WHAT YOU ARE ASKED TO DO:
Could you copy every line of the data that contains "none"?

(DATA SHOWN Opens)

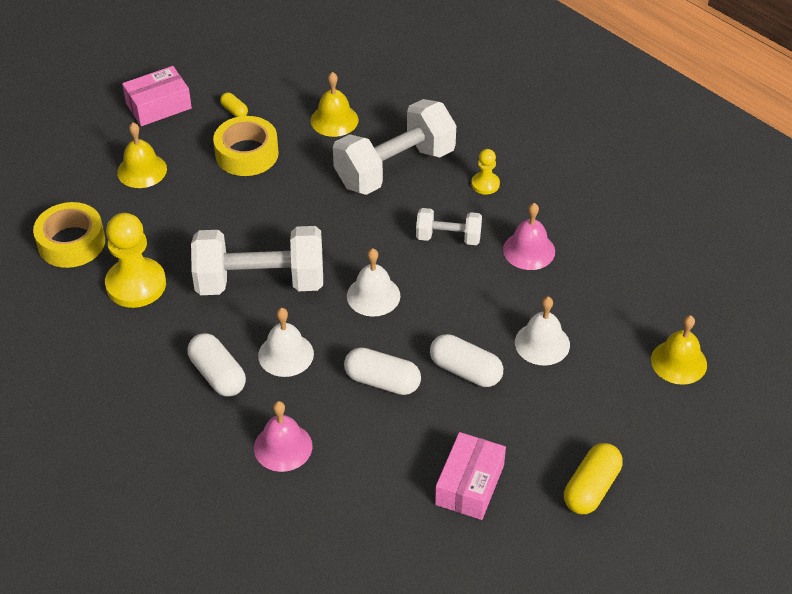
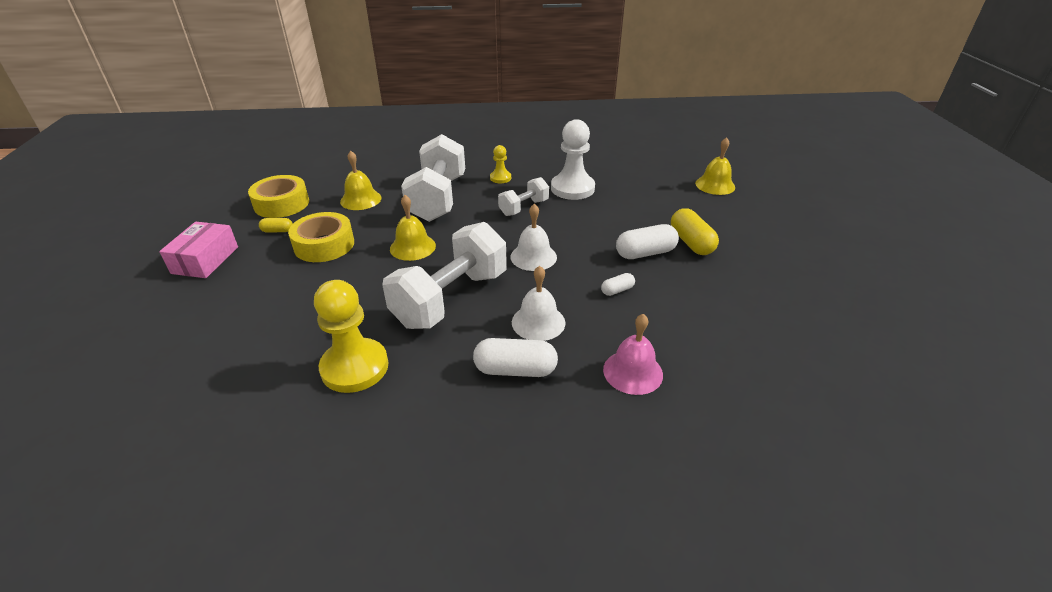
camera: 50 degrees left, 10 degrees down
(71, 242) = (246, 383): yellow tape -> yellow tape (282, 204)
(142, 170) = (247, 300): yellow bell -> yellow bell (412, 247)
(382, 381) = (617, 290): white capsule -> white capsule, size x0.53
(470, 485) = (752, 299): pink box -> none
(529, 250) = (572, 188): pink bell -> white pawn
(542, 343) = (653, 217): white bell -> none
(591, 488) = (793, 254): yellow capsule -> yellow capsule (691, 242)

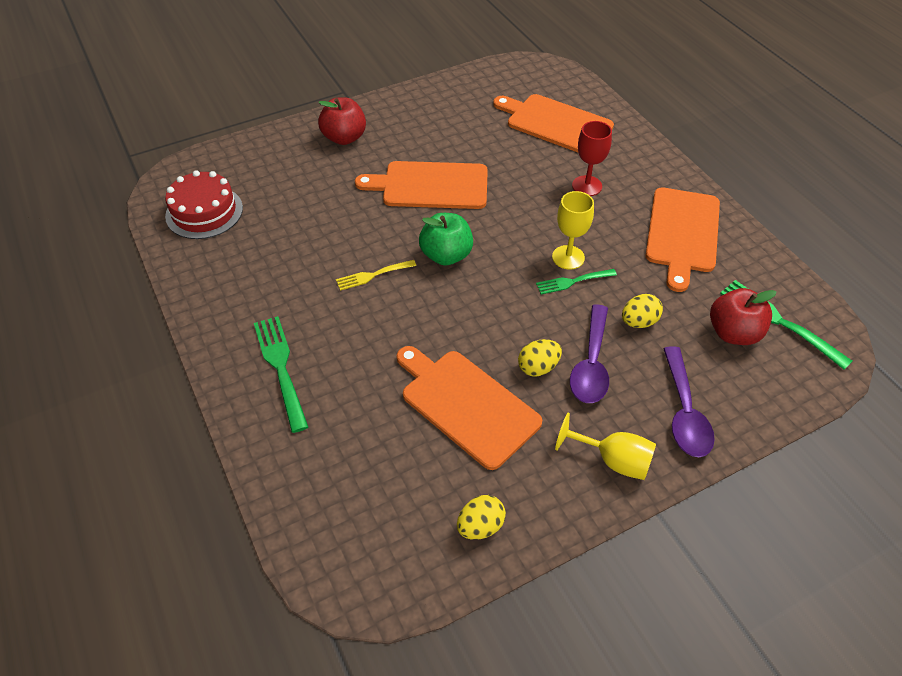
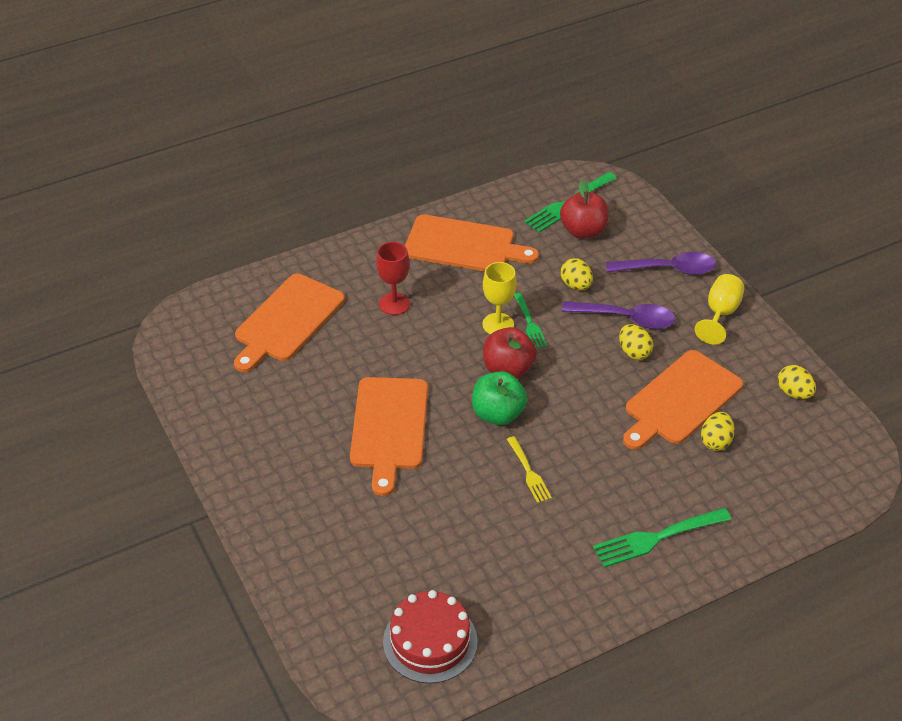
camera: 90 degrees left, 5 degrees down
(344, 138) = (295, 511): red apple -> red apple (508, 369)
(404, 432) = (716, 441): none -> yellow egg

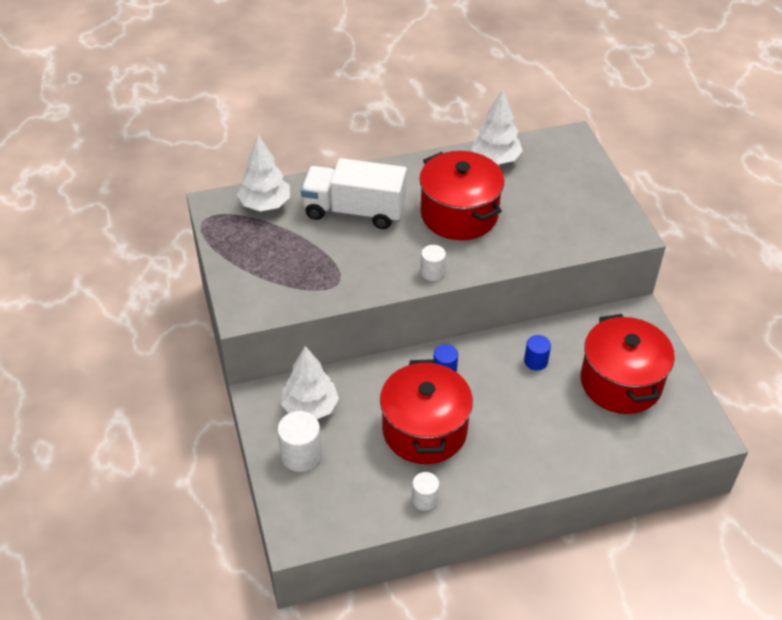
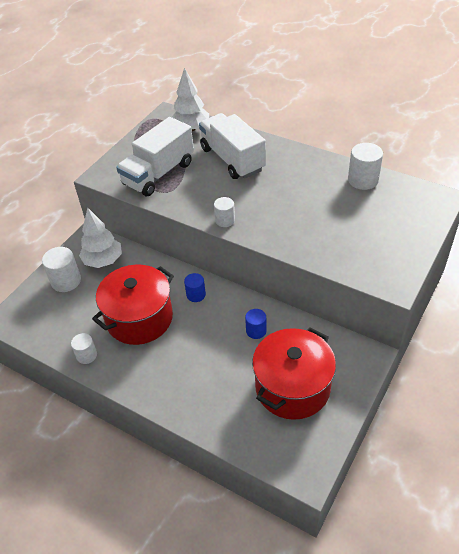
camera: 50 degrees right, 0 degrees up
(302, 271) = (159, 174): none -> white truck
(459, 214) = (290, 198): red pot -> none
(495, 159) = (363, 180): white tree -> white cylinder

(DATA SHOWN Closes)

RESULT:
(470, 485) = (752, 299): pink box -> none
(542, 343) = (653, 217): white bell -> none
(404, 432) = (716, 441): none -> yellow egg
(302, 271) = (159, 174): none -> white truck
(459, 214) = (290, 198): red pot -> none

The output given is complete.